YOUR GOAL: Repeat precisely the span of lines below that opens with the line containing "change=relocated; old=grey toy" and closes with the line containing "change=relocated; old=green wallet;", both included.

Scene edit records:

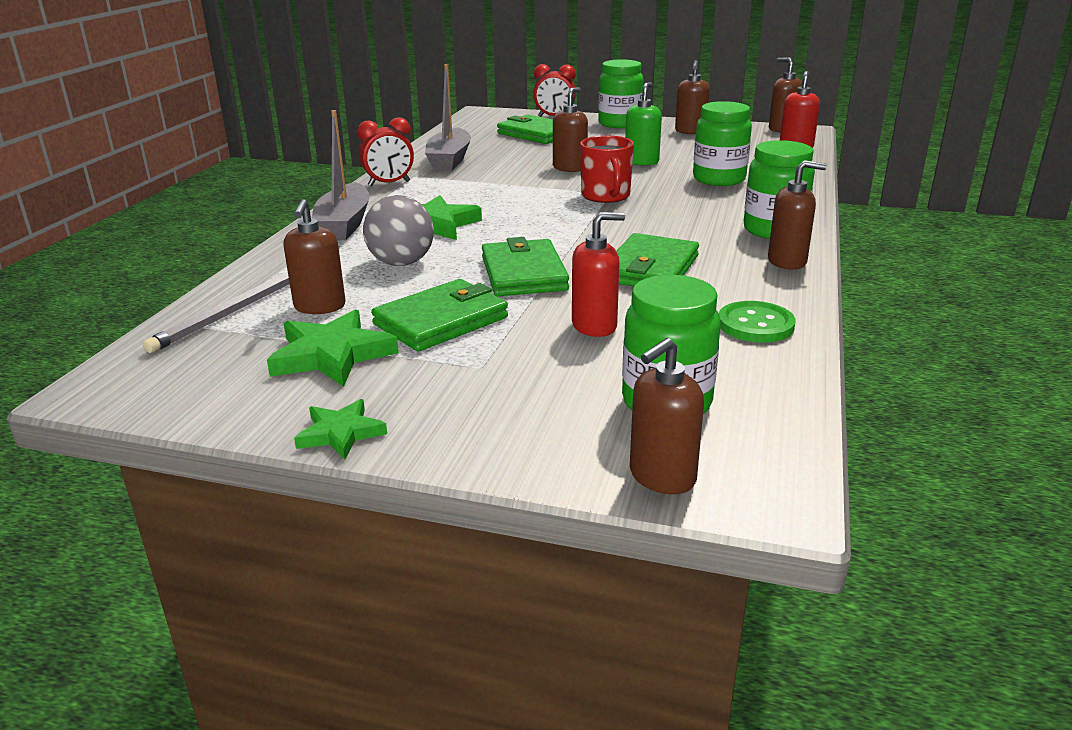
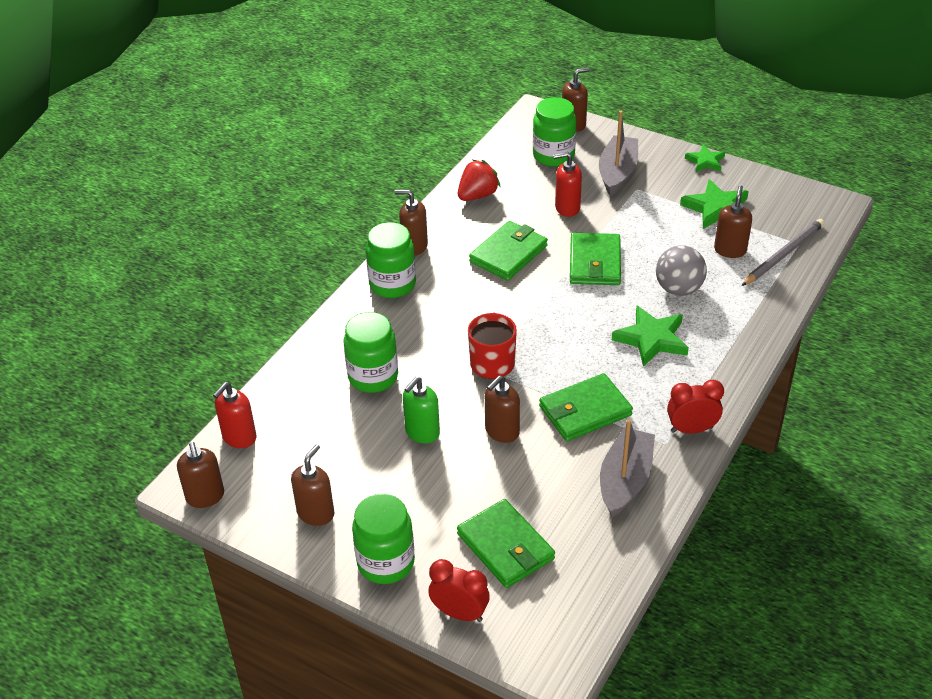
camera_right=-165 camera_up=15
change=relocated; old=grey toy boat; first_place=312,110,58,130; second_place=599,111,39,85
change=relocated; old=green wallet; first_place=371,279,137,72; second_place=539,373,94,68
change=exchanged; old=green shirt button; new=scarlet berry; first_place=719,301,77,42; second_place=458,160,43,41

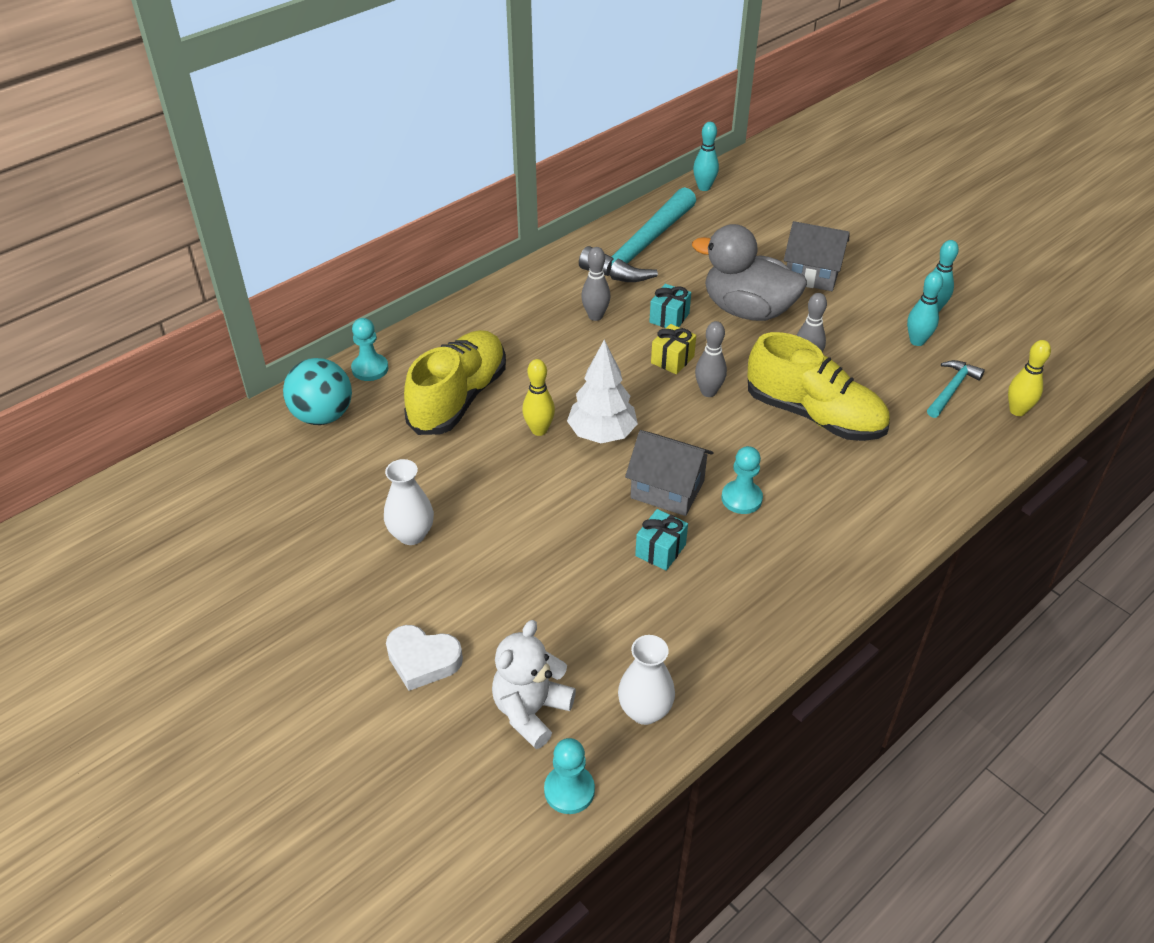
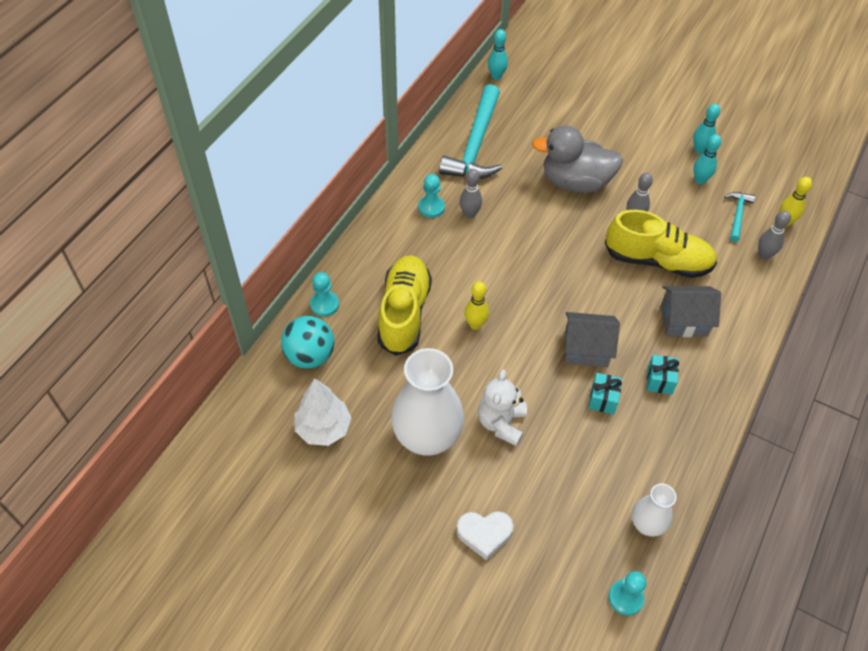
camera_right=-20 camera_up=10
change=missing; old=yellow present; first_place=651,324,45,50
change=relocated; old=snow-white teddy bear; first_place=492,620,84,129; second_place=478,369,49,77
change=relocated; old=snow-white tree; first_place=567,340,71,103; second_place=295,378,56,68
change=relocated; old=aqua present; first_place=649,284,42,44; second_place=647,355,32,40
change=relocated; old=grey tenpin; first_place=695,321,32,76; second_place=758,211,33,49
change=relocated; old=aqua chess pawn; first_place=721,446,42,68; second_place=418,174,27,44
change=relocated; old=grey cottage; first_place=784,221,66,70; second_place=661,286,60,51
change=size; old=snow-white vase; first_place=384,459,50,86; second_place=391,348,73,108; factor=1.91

WRITTEN ANSWER:
change=relocated; old=grey toy boat; first_place=312,110,58,130; second_place=599,111,39,85
change=relocated; old=green wallet; first_place=371,279,137,72; second_place=539,373,94,68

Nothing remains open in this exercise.